Search the data for "purple". Each line containing it is to be copied.

## Data items
####
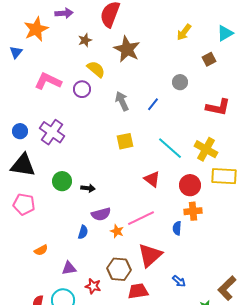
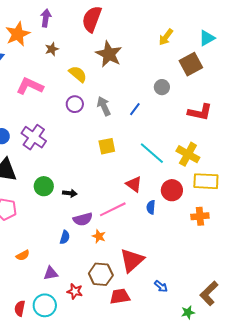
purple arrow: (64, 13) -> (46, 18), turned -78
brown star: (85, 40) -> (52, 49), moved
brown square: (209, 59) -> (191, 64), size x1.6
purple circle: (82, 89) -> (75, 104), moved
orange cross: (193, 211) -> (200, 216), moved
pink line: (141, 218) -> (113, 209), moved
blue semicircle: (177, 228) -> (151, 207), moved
####
## Task solution
purple arrow: (64, 13) -> (46, 18), turned -78
purple circle: (82, 89) -> (75, 104), moved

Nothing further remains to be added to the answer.